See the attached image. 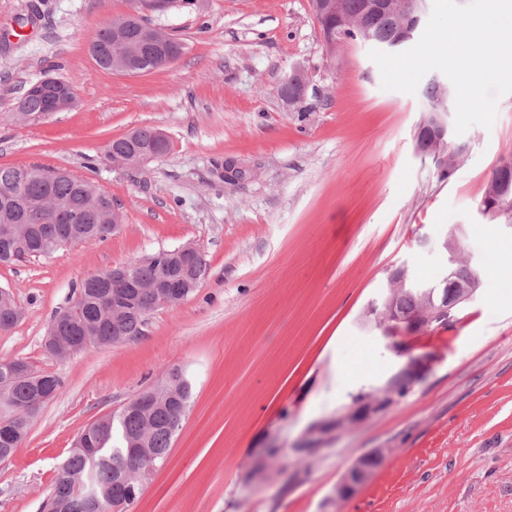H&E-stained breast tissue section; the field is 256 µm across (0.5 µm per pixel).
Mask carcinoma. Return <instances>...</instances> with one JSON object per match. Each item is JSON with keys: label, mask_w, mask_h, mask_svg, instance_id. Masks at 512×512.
Here are the masks:
<instances>
[{"label": "carcinoma", "mask_w": 512, "mask_h": 512, "mask_svg": "<svg viewBox=\"0 0 512 512\" xmlns=\"http://www.w3.org/2000/svg\"><path fill=\"white\" fill-rule=\"evenodd\" d=\"M362 0H342L339 10L318 20L324 48L341 41L378 42L390 39L400 32L402 19L398 4L369 19V29L353 26L361 13ZM44 100L31 92L18 98L15 115L20 121H40L46 118ZM25 186L26 198L34 203L47 204L71 211L72 224H53L45 220L29 225L27 244L13 249L14 225L22 224L30 213L22 203L11 202L15 190ZM503 193L512 196V173L503 175L495 170L480 203L492 202ZM112 197L90 182L72 174L59 175V170L42 166L0 165V263H13L24 257L50 256L69 243L104 241L112 235ZM465 261L460 245H455L454 259L448 260L443 277L431 284H420L413 276L397 281L393 290L385 291L372 315L384 321L389 307L404 314L429 315L442 300L443 282L457 278ZM207 272L206 260L184 265L173 257L155 254L130 266L125 280H112V271L105 270L86 277L80 284L81 297L66 307L68 314L56 313L59 335L80 341L93 339L99 345L113 344V338L137 339L144 334L147 317L152 310L142 305L135 287L141 283L166 280L169 288H176L186 296L193 295L195 282ZM110 294L126 308L124 319L115 323L112 312L101 304V297ZM9 294L0 290V331L11 329L21 318L15 305L4 310V299ZM27 373L19 374L15 361H0V423L12 425L13 431L27 436L35 414L30 406L45 396L56 397L64 383L55 373L41 372L28 361H23ZM163 391L173 388L188 408L191 385L182 372L170 370L156 385ZM130 400L119 412L99 417L88 424L78 436L84 444L76 443L58 470L47 508L51 512H79L86 505H94L91 512H129L142 491L139 481L127 484L125 473L139 470L145 474L162 463L174 438L182 426L184 414L174 412L166 403L157 404L149 414H142Z\"/></svg>", "instance_id": "1"}]
</instances>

What is expected: From the line that contains "Mask carcinoma. Return" down to the last line of the listing above, repeat each line exactly, and include nothing else.

Task response:
Mask carcinoma. Return <instances>...</instances> with one JSON object per match. Each item is JSON with keys: label, mask_w, mask_h, mask_svg, instance_id. Masks at 512×512.
Here are the masks:
<instances>
[{"label": "carcinoma", "mask_w": 512, "mask_h": 512, "mask_svg": "<svg viewBox=\"0 0 512 512\" xmlns=\"http://www.w3.org/2000/svg\"><path fill=\"white\" fill-rule=\"evenodd\" d=\"M362 0H342L339 10L318 20L324 48L341 41L378 42L390 39L400 32L402 19L398 4L369 19V29L353 26L361 13ZM44 100L31 92L18 98L15 115L20 121H40L46 118ZM25 186L26 198L34 203L47 204L71 211L72 224H53L45 220L29 225L27 244L13 249L14 225L22 224L30 213L22 203L11 202L15 190ZM503 193L512 196V173L503 175L495 170L480 203L492 202ZM112 197L90 182L72 174L59 175V170L42 166L0 165V263H13L24 257L50 256L69 243L104 241L112 235ZM465 261L460 245H455L454 259L448 260L443 277L431 284H420L413 276L397 281L393 290L385 291L372 315L384 321L389 307L404 314L429 315L442 300L443 282L457 278ZM207 272L206 260L184 265L173 257L155 254L130 266L125 280H112V271L105 270L86 277L80 284L81 297L66 307L68 314L56 313L59 335L80 341L93 339L99 345L113 344V338L137 339L144 334L147 317L152 310L142 305L135 287L141 283L166 280L169 288H176L186 296L193 295L195 282ZM110 294L126 308L124 319L115 323L112 312L101 304V297ZM9 294L0 290V331L11 329L21 318L15 305L4 310V299ZM27 373L19 374L15 361H0V423L12 425L13 431L27 436L35 414L30 406L45 396L56 397L64 383L55 373L41 372L28 361H23ZM163 391L173 388L188 408L191 385L182 372L170 370L156 385ZM130 400L119 412L99 417L88 424L78 436L84 444L76 443L58 470L47 508L51 512H79L86 505H94L91 512H129L142 491L139 481L127 484L125 473L139 470L145 474L162 463L174 438L182 426L184 414L174 412L166 403L157 404L149 414H142Z\"/></svg>", "instance_id": "1"}]
</instances>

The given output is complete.